◆ Exercise requirements:
Skip the pictures and restate, word for word, the lines from the one containing "black brick A3:A5" to the end of the data below.

◆ Available data:
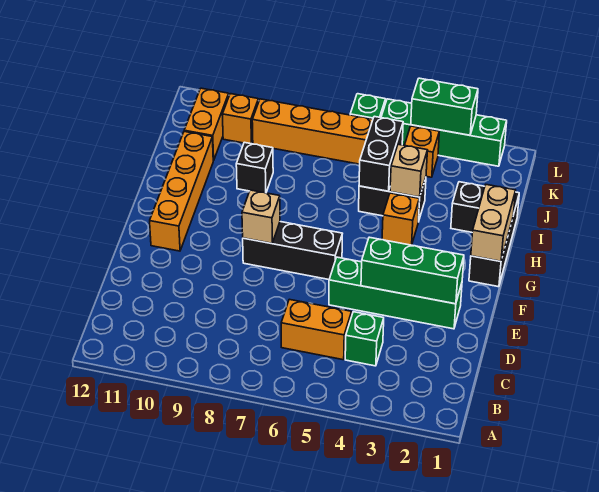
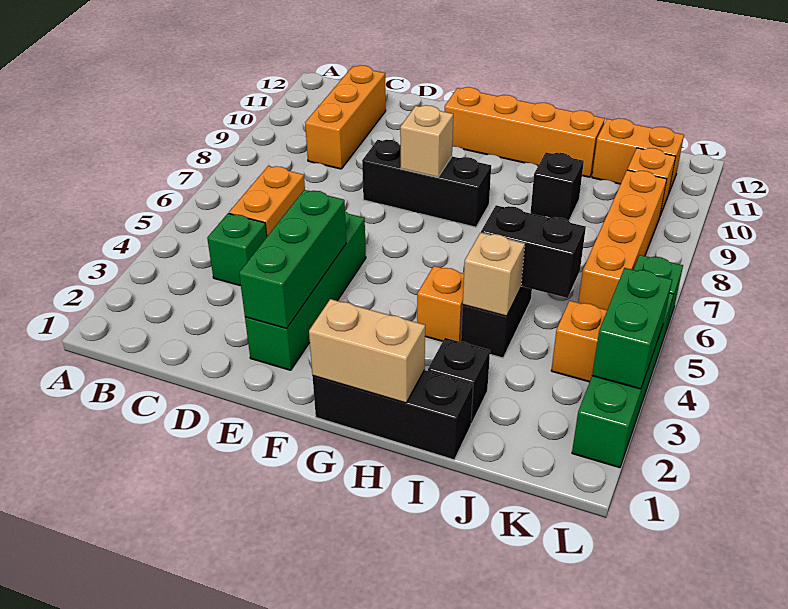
none -> orange brick C9:C11 level 1
black brick F6:F8 level 1 -> black brick E8:G8 level 1

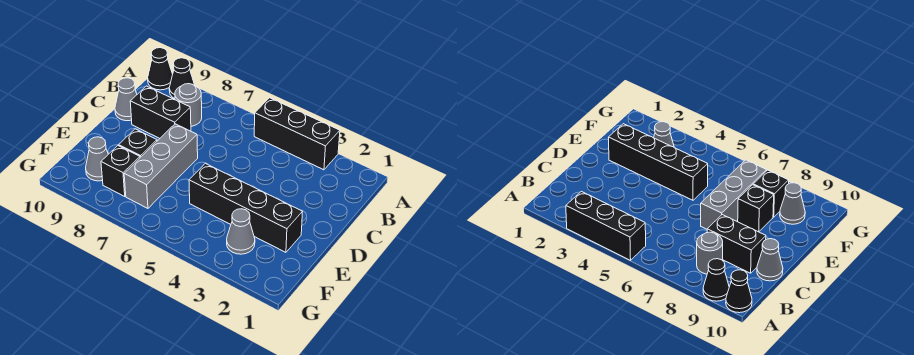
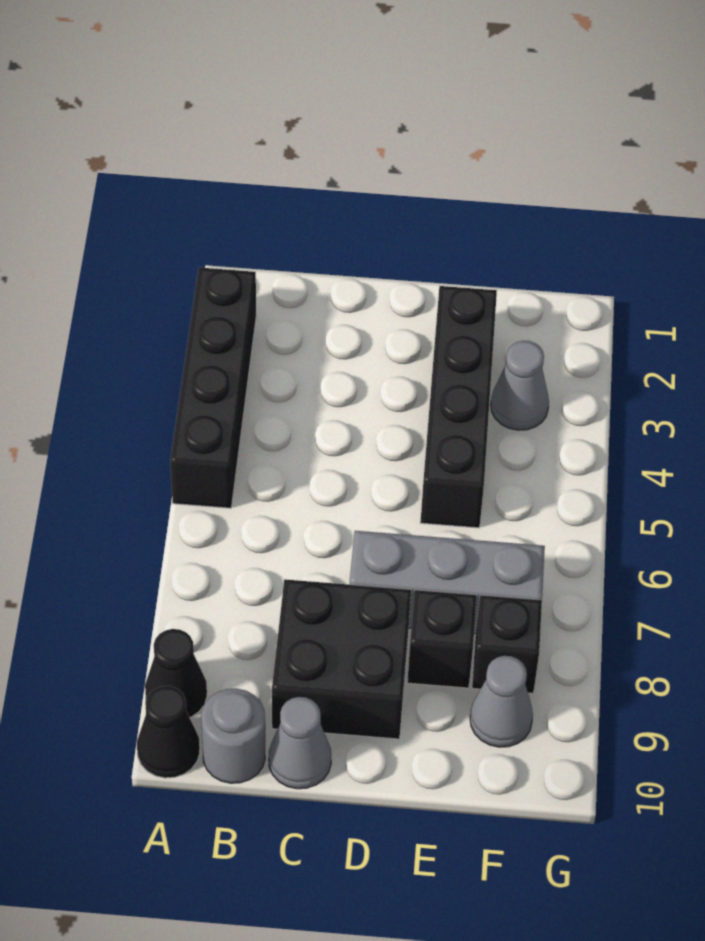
black brick A3:A5 level 1 -> black brick A2:A5 level 1
grey round brick B8 level 1 -> grey round brick B10 level 1
black brick C8:C9 level 1 -> black brick C8:D9 level 1

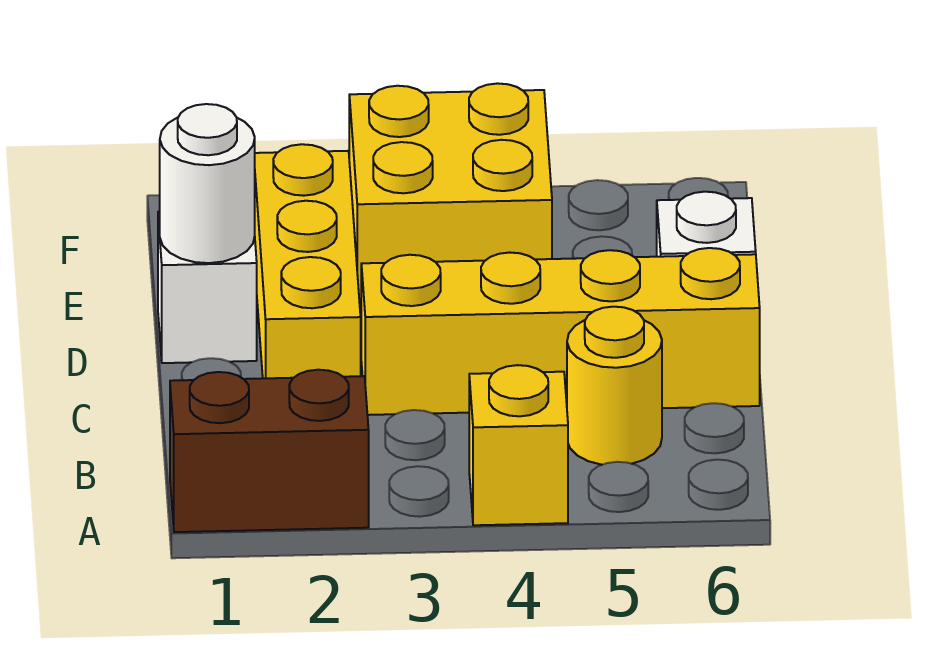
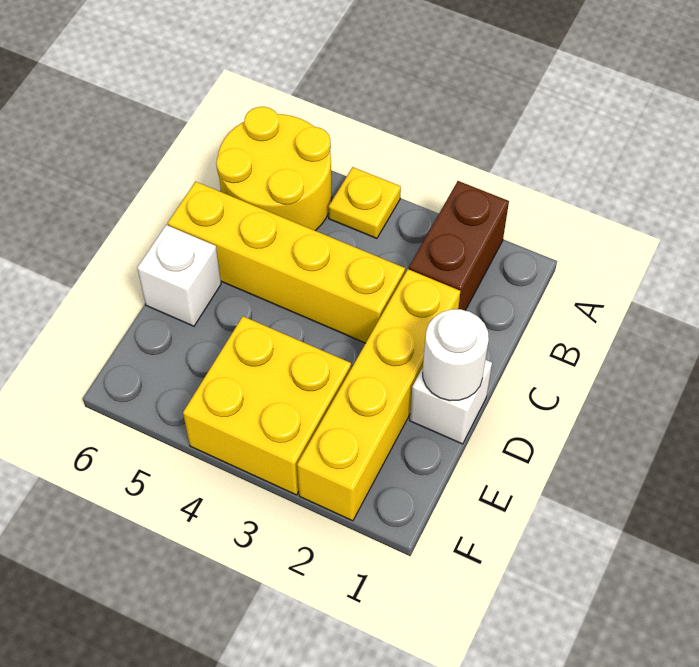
brown brick A1:A2 level 1 -> brown brick A2:B2 level 1
yellow brick A4 level 1 -> yellow plate A4 level 1
yellow round brick B5 level 1 -> yellow round brick A5:B6 level 1
yellow brick C2:E2 level 1 -> yellow brick C2:F2 level 1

◆ Reply to the task:
black brick A3:A5 level 1 -> black brick A2:A5 level 1
grey round brick B8 level 1 -> grey round brick B10 level 1
black brick C8:C9 level 1 -> black brick C8:D9 level 1

brown brick A1:A2 level 1 -> brown brick A2:B2 level 1
yellow brick A4 level 1 -> yellow plate A4 level 1
yellow round brick B5 level 1 -> yellow round brick A5:B6 level 1
yellow brick C2:E2 level 1 -> yellow brick C2:F2 level 1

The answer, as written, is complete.